* **RECORD EXTRACTS**:
******************************

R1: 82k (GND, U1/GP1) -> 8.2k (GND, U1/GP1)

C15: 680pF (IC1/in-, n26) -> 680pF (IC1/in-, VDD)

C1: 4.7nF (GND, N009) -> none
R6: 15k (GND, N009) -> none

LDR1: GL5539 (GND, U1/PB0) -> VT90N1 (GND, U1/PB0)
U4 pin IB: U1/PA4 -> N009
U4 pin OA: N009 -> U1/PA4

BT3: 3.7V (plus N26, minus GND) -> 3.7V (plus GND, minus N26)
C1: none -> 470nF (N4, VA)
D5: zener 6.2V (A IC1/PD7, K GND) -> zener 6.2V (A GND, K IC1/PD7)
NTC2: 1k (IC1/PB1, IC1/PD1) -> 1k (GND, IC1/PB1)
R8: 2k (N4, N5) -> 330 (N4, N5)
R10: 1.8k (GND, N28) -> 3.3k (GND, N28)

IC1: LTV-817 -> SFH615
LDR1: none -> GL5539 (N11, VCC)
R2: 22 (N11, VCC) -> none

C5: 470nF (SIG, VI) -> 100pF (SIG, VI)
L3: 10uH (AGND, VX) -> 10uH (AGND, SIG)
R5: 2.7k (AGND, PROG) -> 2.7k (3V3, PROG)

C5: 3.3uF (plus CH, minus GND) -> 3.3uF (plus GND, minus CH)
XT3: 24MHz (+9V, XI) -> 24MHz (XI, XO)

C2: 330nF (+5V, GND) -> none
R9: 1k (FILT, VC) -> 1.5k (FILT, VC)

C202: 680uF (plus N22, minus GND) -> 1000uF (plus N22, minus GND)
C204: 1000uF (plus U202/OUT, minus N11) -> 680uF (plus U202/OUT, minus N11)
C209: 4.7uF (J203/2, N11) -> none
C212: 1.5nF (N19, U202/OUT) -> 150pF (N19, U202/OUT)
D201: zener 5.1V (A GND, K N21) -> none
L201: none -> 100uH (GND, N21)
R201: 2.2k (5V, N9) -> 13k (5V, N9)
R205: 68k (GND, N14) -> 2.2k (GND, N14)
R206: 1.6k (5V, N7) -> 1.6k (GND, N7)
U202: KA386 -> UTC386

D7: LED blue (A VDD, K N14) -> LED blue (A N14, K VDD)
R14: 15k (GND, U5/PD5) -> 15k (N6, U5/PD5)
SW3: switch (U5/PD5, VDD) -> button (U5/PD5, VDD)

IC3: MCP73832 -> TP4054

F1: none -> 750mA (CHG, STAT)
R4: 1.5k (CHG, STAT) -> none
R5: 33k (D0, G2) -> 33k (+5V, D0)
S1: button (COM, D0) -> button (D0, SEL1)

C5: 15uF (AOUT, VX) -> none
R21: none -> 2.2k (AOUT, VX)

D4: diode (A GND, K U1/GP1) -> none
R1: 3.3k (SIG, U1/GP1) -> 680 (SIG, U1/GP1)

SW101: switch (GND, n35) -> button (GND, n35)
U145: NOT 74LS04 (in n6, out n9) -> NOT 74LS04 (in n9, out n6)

******************************

* **PROMPT**: Which lines of the records above contain the word "switch"? Report each one in full.

* **RESPONSE AREA**:
SW3: switch (U5/PD5, VDD) -> button (U5/PD5, VDD)
SW101: switch (GND, n35) -> button (GND, n35)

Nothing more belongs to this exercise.